**Information provided**.
╭──

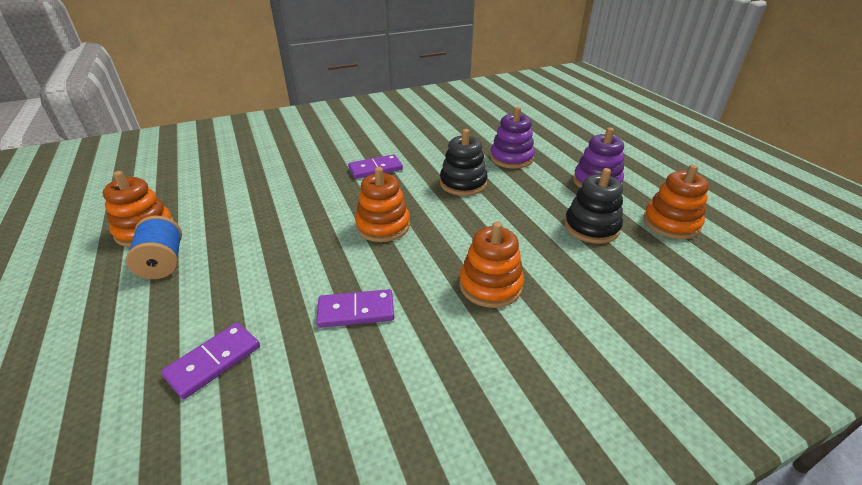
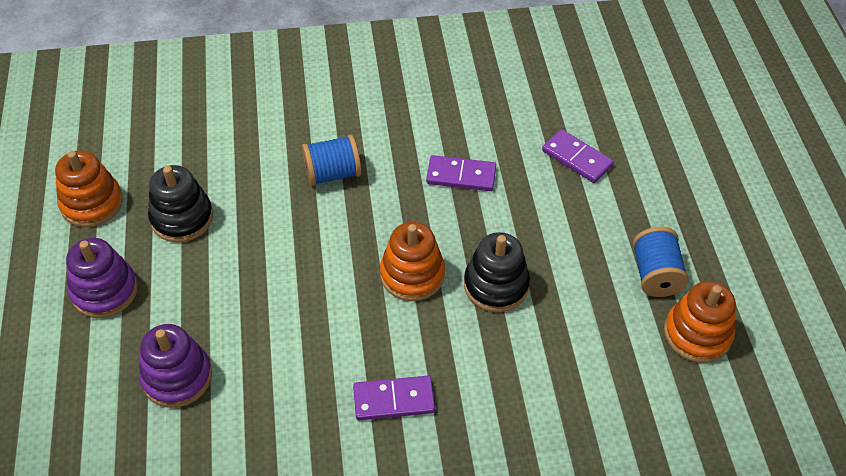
camera: 165 degrees left, 15 degrees up
(214, 361) = (577, 158): purple domino -> purple domino turned 75 degrees clockwise
(463, 183) = (282, 332): black stacking toy -> black stacking toy (496, 285)
(490, 285) = (333, 174): orange stacking toy -> blue spool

╰──

**Problem details**.
The listing above must be repeated exactly, apart from the pictures.

**Exercise response**.
camera: 165 degrees left, 15 degrees up
(214, 361) = (577, 158): purple domino -> purple domino turned 75 degrees clockwise
(463, 183) = (282, 332): black stacking toy -> black stacking toy (496, 285)
(490, 285) = (333, 174): orange stacking toy -> blue spool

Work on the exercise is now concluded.